*** Opening Material provided ***

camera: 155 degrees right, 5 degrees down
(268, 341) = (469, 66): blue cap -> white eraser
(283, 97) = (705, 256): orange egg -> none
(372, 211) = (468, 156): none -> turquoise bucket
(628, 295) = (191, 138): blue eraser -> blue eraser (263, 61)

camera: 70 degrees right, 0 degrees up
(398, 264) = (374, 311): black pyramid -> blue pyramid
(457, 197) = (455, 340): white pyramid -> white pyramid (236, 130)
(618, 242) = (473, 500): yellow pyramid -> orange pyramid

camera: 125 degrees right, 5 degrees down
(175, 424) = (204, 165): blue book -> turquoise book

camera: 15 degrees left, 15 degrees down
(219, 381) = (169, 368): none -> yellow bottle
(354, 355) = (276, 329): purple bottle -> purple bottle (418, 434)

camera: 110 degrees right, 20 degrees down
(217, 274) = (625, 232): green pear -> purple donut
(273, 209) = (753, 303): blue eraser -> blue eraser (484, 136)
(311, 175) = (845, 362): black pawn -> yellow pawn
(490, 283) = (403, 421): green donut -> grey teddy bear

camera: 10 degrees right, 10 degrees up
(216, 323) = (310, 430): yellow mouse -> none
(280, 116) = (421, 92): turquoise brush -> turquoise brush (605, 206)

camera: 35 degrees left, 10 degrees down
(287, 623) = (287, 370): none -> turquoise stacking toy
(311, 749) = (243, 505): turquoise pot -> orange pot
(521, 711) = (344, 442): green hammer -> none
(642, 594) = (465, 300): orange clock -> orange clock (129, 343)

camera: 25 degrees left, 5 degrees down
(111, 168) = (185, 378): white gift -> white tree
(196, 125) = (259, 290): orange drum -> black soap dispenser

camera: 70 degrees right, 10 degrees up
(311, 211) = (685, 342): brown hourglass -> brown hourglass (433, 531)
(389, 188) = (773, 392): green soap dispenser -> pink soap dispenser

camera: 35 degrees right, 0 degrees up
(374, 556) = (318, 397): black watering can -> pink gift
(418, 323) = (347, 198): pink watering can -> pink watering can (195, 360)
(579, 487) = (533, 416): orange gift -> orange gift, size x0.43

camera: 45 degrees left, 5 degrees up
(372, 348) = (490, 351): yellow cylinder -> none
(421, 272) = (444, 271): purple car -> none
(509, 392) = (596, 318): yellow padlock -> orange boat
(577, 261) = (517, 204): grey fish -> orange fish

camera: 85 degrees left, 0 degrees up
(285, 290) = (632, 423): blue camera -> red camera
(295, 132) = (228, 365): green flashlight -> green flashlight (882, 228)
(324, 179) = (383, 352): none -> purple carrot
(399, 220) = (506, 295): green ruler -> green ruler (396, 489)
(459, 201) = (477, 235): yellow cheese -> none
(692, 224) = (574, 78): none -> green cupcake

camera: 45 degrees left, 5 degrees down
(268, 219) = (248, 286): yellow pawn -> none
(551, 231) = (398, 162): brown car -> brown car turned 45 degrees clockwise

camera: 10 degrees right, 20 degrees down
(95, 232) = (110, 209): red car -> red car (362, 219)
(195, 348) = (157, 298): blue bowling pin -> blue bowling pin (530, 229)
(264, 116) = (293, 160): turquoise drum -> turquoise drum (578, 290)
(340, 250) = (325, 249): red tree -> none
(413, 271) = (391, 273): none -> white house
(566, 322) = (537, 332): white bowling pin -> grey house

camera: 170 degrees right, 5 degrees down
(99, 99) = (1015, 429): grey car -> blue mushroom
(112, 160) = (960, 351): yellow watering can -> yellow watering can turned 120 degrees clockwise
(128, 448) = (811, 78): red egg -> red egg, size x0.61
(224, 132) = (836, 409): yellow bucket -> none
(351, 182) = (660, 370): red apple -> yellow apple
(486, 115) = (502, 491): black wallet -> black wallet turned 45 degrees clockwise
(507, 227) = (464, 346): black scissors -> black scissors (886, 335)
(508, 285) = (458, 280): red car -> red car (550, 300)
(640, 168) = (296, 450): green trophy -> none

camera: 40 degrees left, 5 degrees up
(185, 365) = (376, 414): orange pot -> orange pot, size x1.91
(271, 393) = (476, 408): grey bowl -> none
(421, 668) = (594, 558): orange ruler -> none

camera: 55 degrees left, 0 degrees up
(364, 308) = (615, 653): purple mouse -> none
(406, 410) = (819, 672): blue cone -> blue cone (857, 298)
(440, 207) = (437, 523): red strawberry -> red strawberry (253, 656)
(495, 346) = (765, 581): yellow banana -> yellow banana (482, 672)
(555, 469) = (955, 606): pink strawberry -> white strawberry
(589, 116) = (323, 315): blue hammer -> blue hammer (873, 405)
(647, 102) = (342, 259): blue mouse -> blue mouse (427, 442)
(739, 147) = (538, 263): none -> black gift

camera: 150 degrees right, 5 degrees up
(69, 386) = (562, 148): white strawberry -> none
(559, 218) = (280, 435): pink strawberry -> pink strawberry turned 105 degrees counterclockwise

*** Closing Material provided ***

# Task to carry out
Would you report every line of the entries above containing the word "brown"?

# Exercise response
(311, 211) = (685, 342): brown hourglass -> brown hourglass (433, 531)
(551, 231) = (398, 162): brown car -> brown car turned 45 degrees clockwise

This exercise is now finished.